▸ **What the exercise asks**
One exact copy of the listing, minus the images, is the required answer.

▸ **Source material**
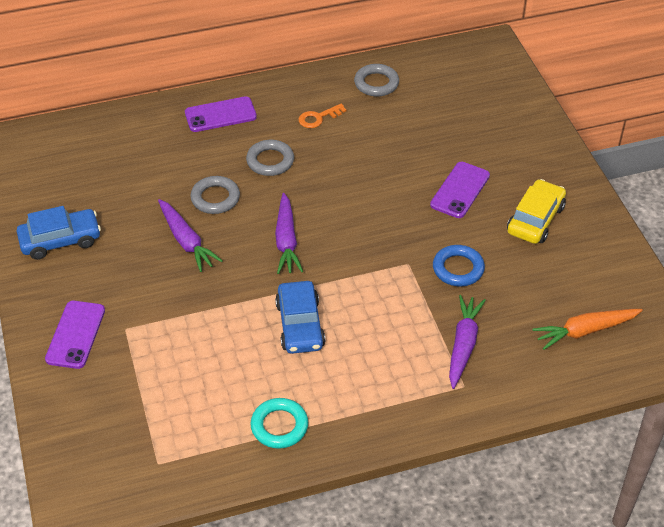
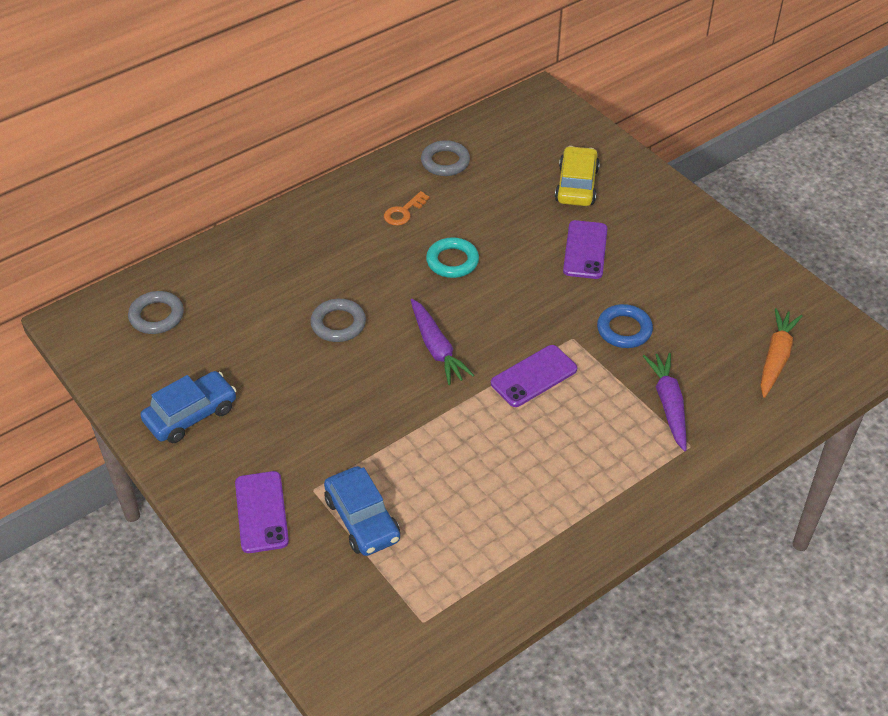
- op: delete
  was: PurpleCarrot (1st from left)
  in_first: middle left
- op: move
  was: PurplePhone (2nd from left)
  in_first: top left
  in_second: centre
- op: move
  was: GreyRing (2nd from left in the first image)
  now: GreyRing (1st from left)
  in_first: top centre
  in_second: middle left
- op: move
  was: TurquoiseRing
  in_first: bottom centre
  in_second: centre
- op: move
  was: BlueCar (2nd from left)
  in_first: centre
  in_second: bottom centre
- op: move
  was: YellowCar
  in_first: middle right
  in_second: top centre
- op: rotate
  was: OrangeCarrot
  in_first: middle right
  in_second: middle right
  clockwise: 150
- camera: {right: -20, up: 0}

▸ **Response below**
- op: delete
  was: PurpleCarrot (1st from left)
  in_first: middle left
- op: move
  was: PurplePhone (2nd from left)
  in_first: top left
  in_second: centre
- op: move
  was: GreyRing (2nd from left in the first image)
  now: GreyRing (1st from left)
  in_first: top centre
  in_second: middle left
- op: move
  was: TurquoiseRing
  in_first: bottom centre
  in_second: centre
- op: move
  was: BlueCar (2nd from left)
  in_first: centre
  in_second: bottom centre
- op: move
  was: YellowCar
  in_first: middle right
  in_second: top centre
- op: rotate
  was: OrangeCarrot
  in_first: middle right
  in_second: middle right
  clockwise: 150
- camera: {right: -20, up: 0}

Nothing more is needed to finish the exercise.